#### [Exercise instructions]
Whenever an image turns up, omit it and return the remaining data exactly.

======== Entries provided ========

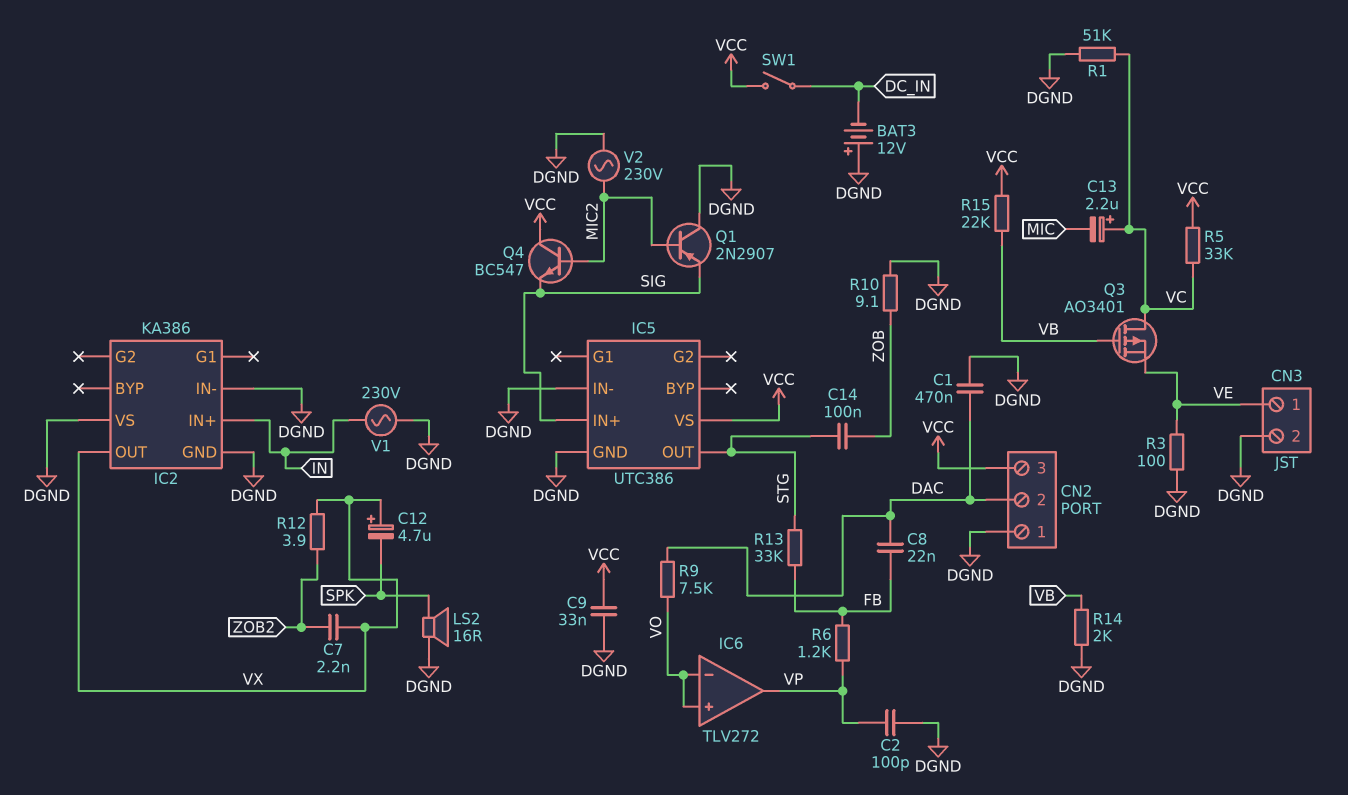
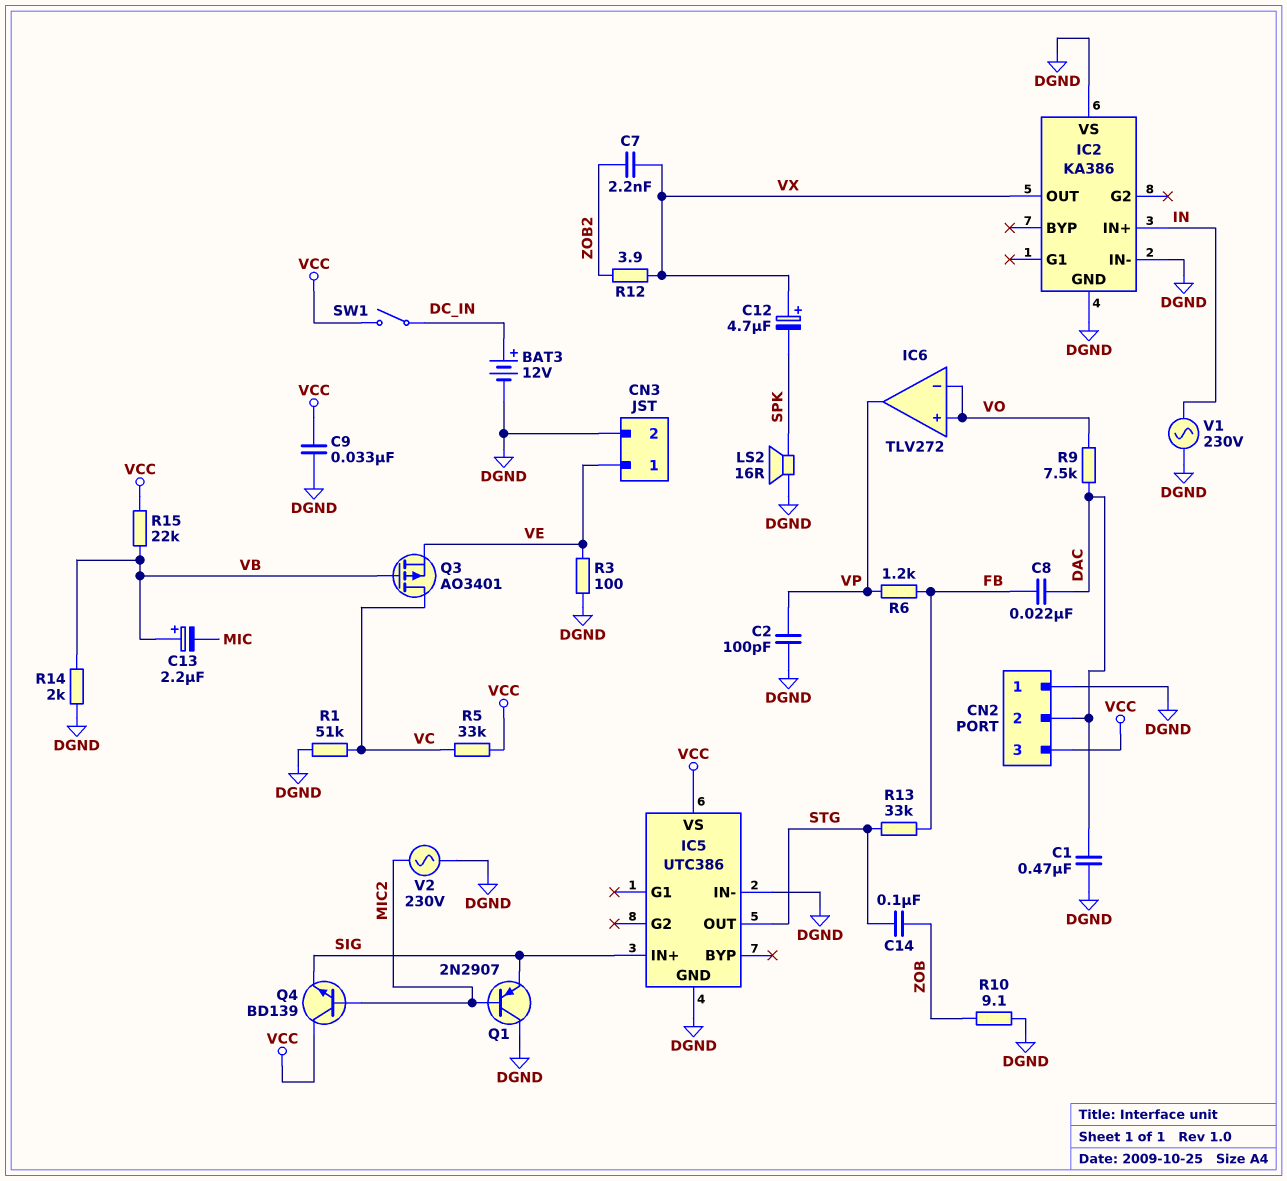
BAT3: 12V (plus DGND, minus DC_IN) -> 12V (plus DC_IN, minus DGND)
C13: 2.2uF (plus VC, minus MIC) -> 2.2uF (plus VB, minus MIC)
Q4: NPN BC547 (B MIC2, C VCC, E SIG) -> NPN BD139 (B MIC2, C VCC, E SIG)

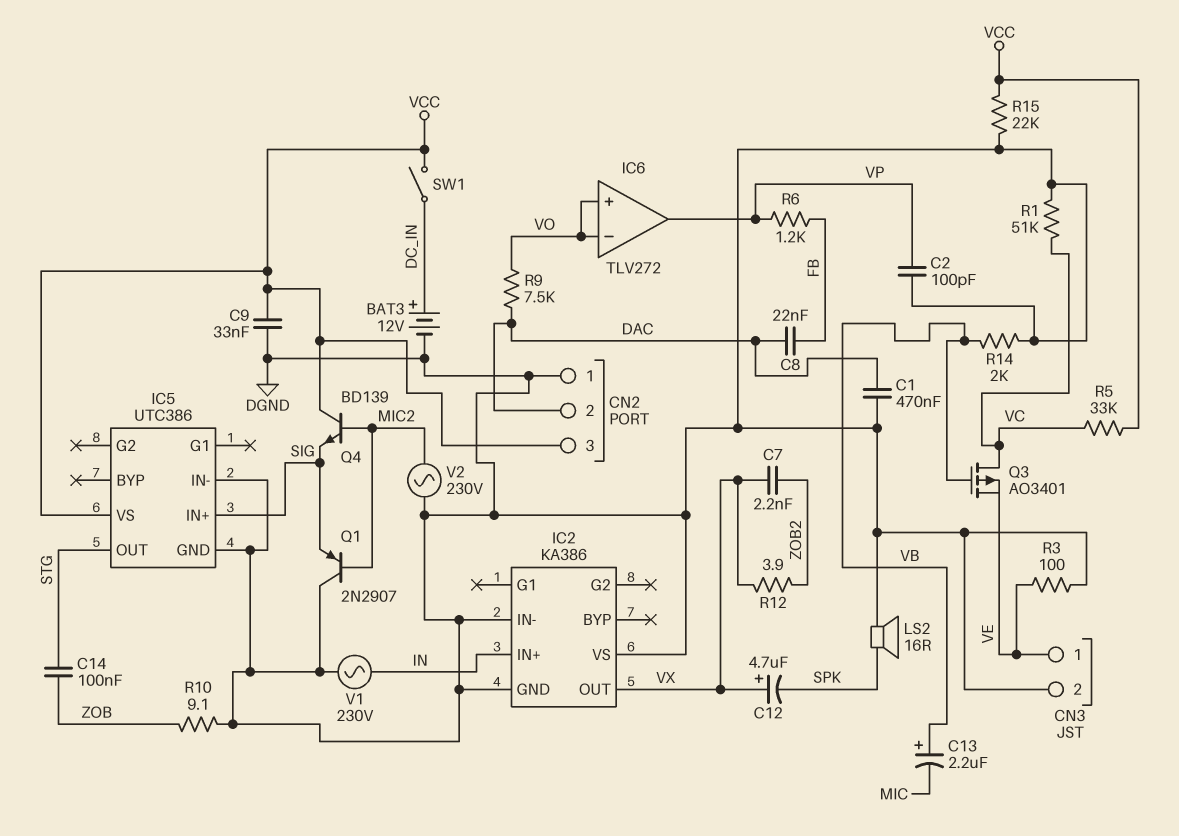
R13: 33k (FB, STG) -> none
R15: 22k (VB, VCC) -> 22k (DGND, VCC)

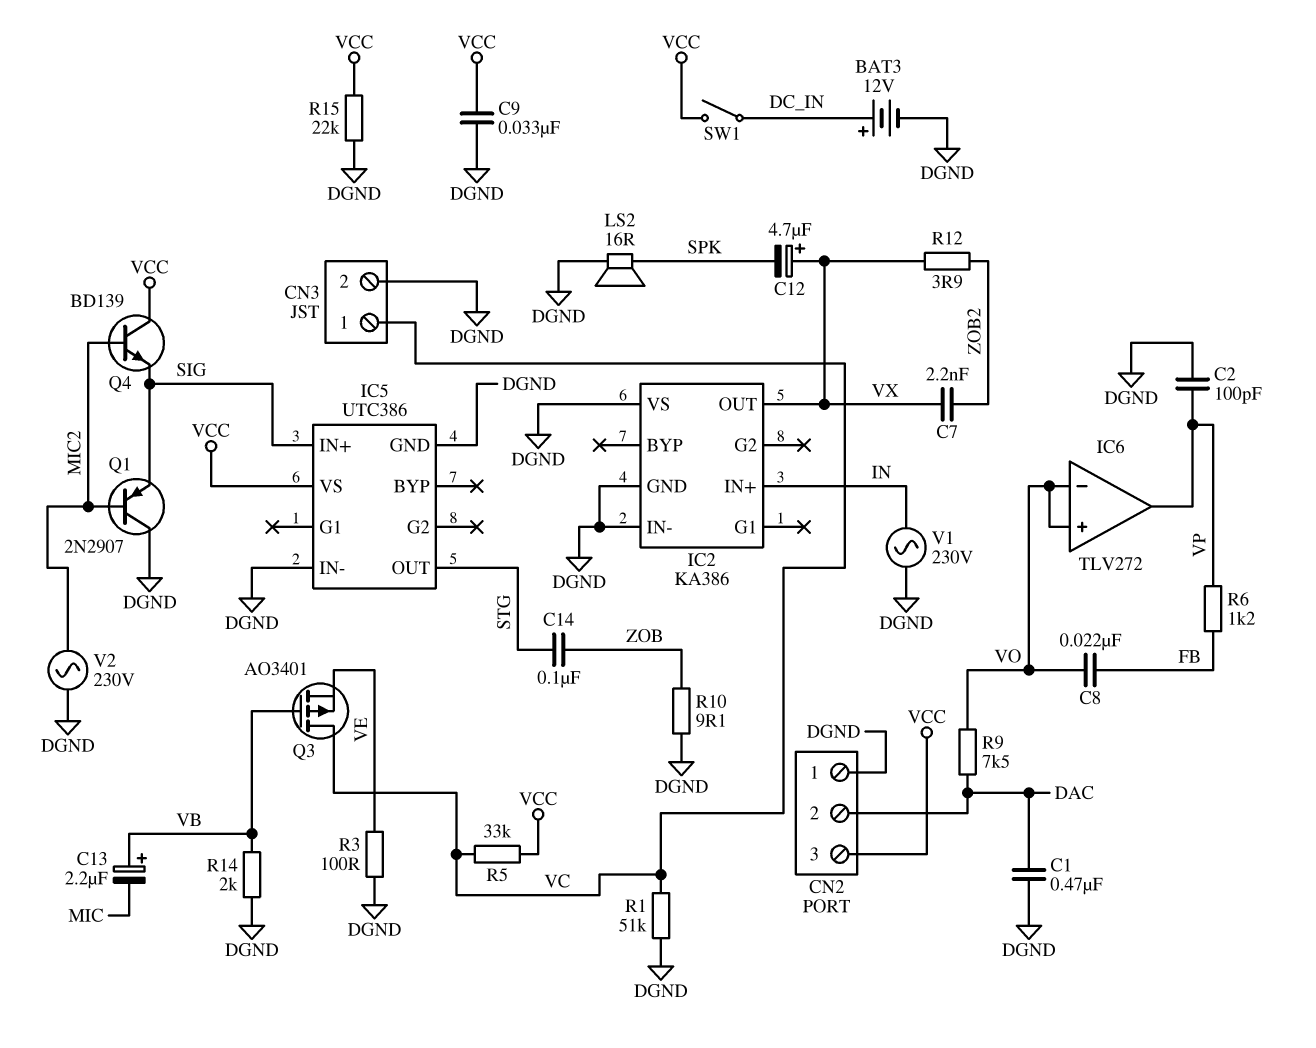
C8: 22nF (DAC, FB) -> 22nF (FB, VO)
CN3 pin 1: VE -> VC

========

#### [Exercise result]
BAT3: 12V (plus DGND, minus DC_IN) -> 12V (plus DC_IN, minus DGND)
C13: 2.2uF (plus VC, minus MIC) -> 2.2uF (plus VB, minus MIC)
Q4: NPN BC547 (B MIC2, C VCC, E SIG) -> NPN BD139 (B MIC2, C VCC, E SIG)

R13: 33k (FB, STG) -> none
R15: 22k (VB, VCC) -> 22k (DGND, VCC)

C8: 22nF (DAC, FB) -> 22nF (FB, VO)
CN3 pin 1: VE -> VC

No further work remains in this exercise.